» TASK INSTRUCTIONS: Only the text of the records, copied exactly, is wanted; no pictures.

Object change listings
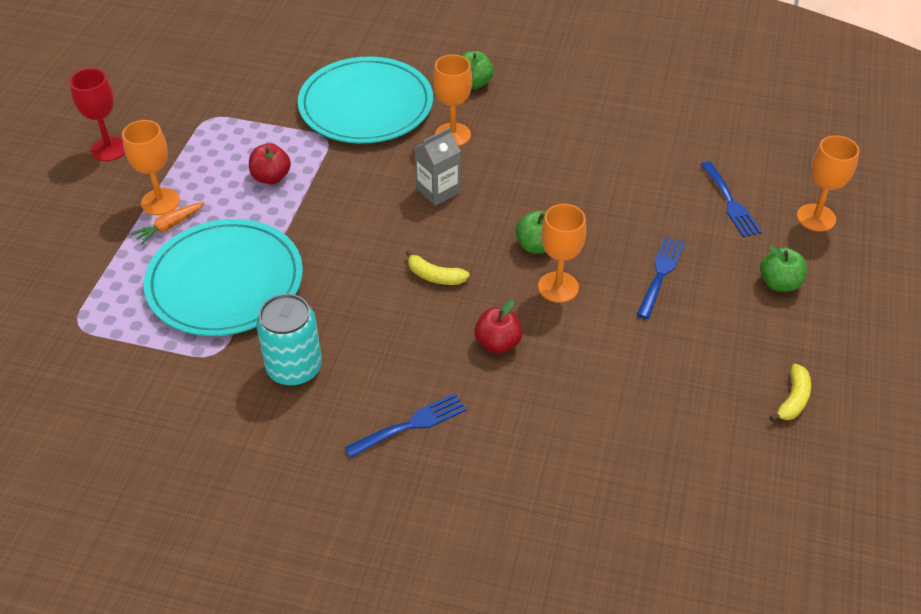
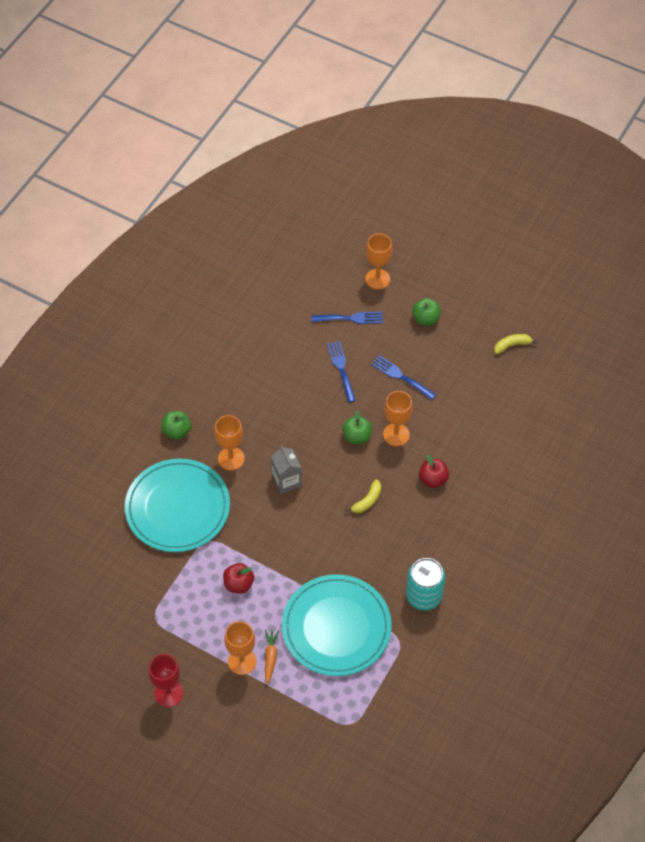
camera: 75 degrees left, 10 degrees up
(169, 226) = (270, 657): orange carrot -> orange carrot turned 150 degrees counterclockwise
(411, 424) = (483, 540): blue fork -> blue fork (341, 369)
(793, 399) = (512, 345): yellow banana -> yellow banana turned 60 degrees counterclockwise

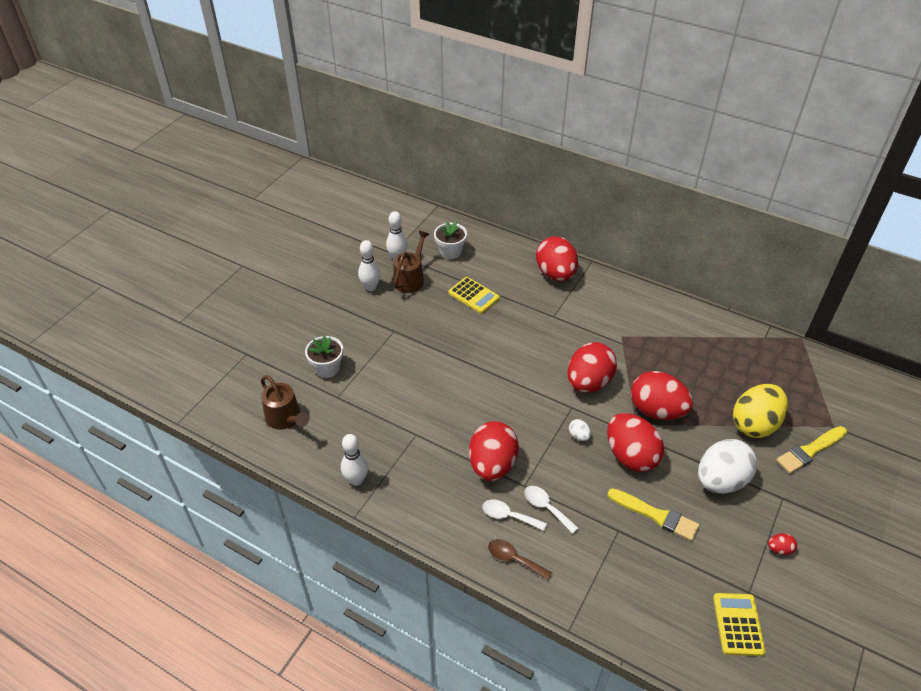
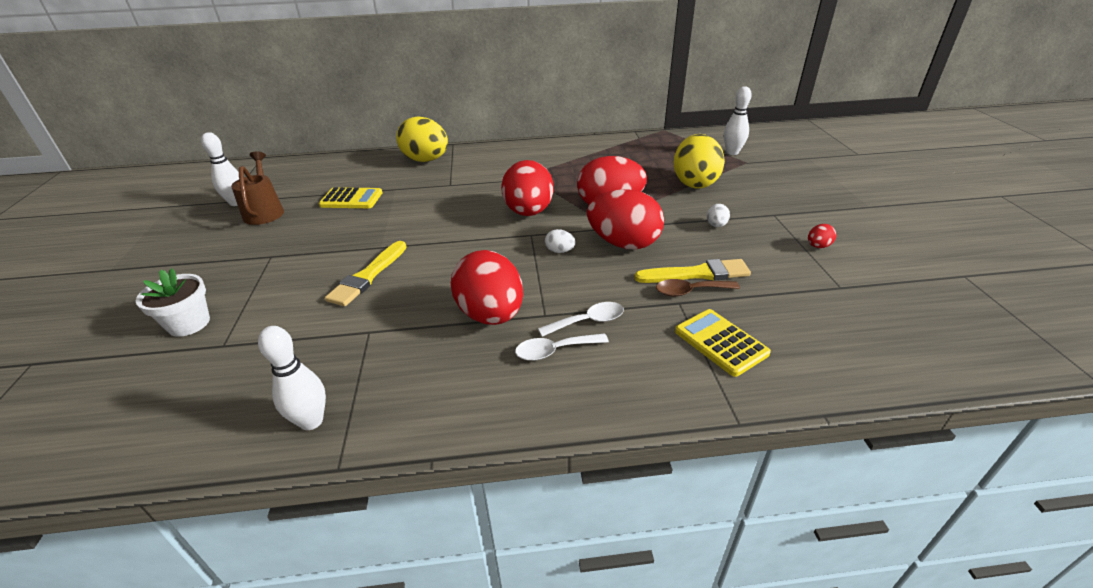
camera: 35 degrees left, 10 degrees down
(286, 418) = (141, 406): brown watering can -> none
(370, 287) = (214, 234): white bowling pin -> white bowling pin (732, 152)
(450, 251) = (300, 180): white flower pot -> none
(514, 559) = (603, 389): brown spoon -> brown spoon (690, 291)
(546, 507) = (588, 321): white spoon -> white spoon turned 150 degrees clockwise
(555, 274) = (426, 160): red egg -> yellow egg
(720, 480) = (716, 225): white egg -> white egg, size x0.41
(738, 624) = (867, 316): yellow calculator -> yellow calculator (720, 342)
(810, 451) = (752, 180): yellow brush -> yellow brush (368, 276)

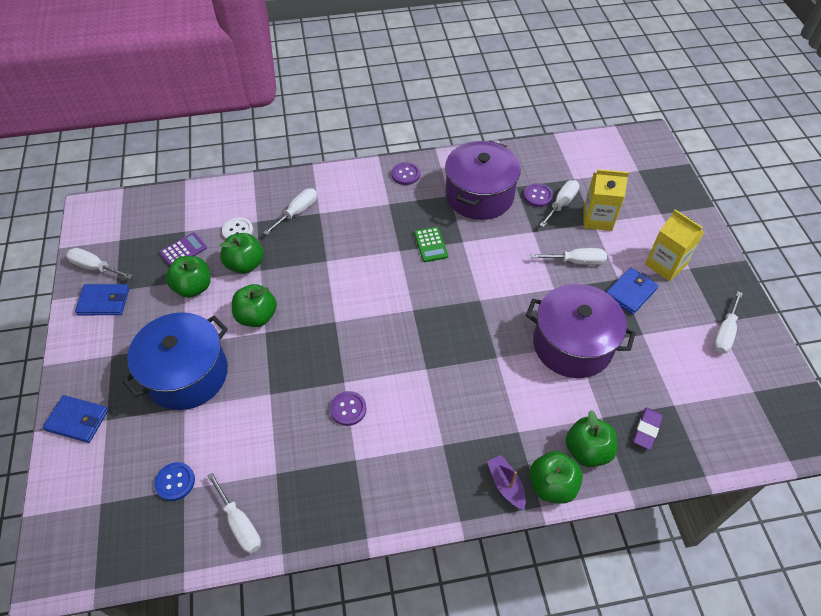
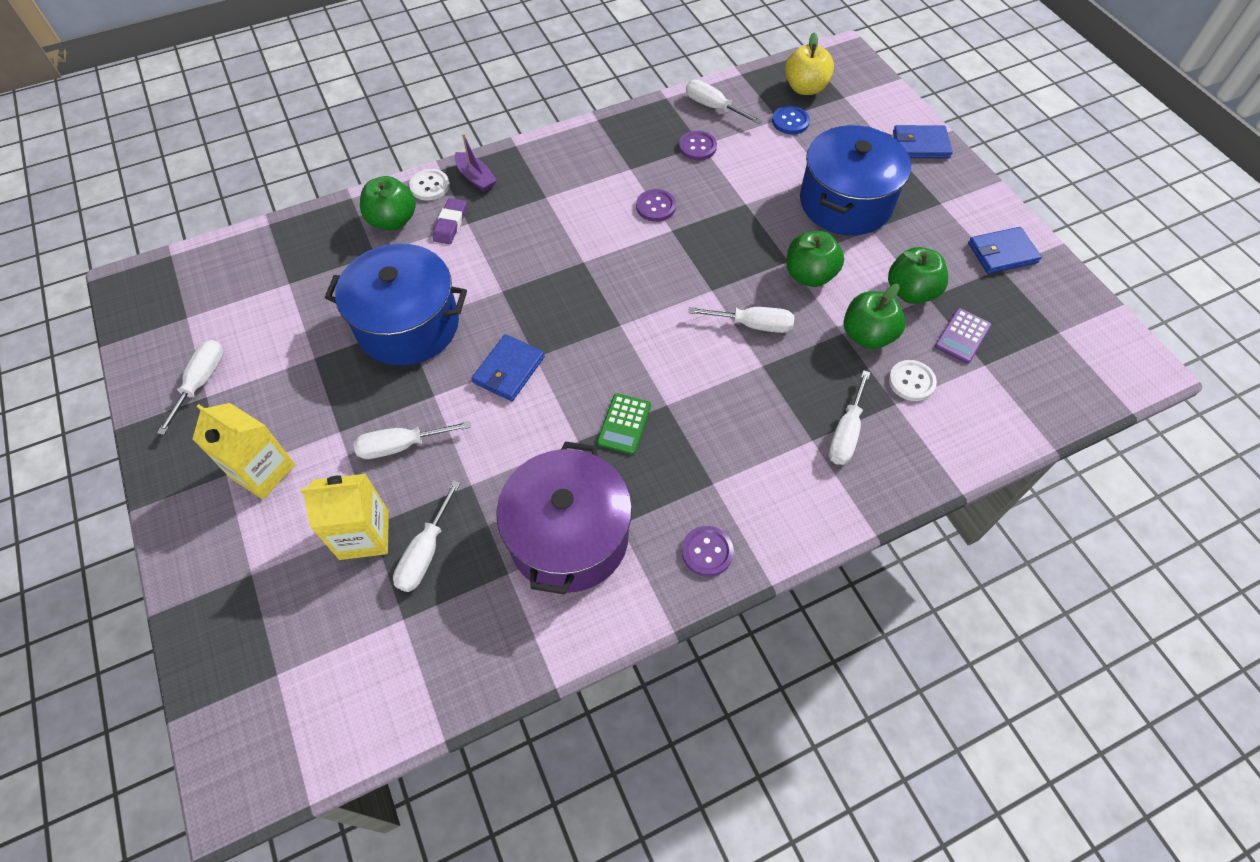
camera: 165 degrees right, 5 degrees up
(95, 267) = (1053, 289): white screwdriver -> white screwdriver (753, 325)
(130, 528) = (805, 88): none -> yellow apple
(430, 245) = (624, 424): green calculator -> green calculator turned 135 degrees counterclockwise
(537, 196) = (467, 560): purple button -> purple button (697, 147)
(552, 485) = (430, 186): green apple -> white button
(572, 344) = (408, 325): purple pot -> blue pot
(630, 292) = (323, 414): blue wallet -> blue wallet (509, 370)
(646, 430) = (325, 252): purple eraser -> purple eraser (450, 224)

» THE ANSWER:
camera: 75 degrees left, 10 degrees up
(169, 226) = (270, 657): orange carrot -> orange carrot turned 150 degrees counterclockwise
(411, 424) = (483, 540): blue fork -> blue fork (341, 369)
(793, 399) = (512, 345): yellow banana -> yellow banana turned 60 degrees counterclockwise

camera: 35 degrees left, 10 degrees down
(286, 418) = (141, 406): brown watering can -> none
(370, 287) = (214, 234): white bowling pin -> white bowling pin (732, 152)
(450, 251) = (300, 180): white flower pot -> none
(514, 559) = (603, 389): brown spoon -> brown spoon (690, 291)
(546, 507) = (588, 321): white spoon -> white spoon turned 150 degrees clockwise
(555, 274) = (426, 160): red egg -> yellow egg
(720, 480) = (716, 225): white egg -> white egg, size x0.41
(738, 624) = (867, 316): yellow calculator -> yellow calculator (720, 342)
(810, 451) = (752, 180): yellow brush -> yellow brush (368, 276)

camera: 165 degrees right, 5 degrees up
(95, 267) = (1053, 289): white screwdriver -> white screwdriver (753, 325)
(130, 528) = (805, 88): none -> yellow apple
(430, 245) = (624, 424): green calculator -> green calculator turned 135 degrees counterclockwise
(537, 196) = (467, 560): purple button -> purple button (697, 147)
(552, 485) = (430, 186): green apple -> white button
(572, 344) = (408, 325): purple pot -> blue pot
(630, 292) = (323, 414): blue wallet -> blue wallet (509, 370)
(646, 430) = (325, 252): purple eraser -> purple eraser (450, 224)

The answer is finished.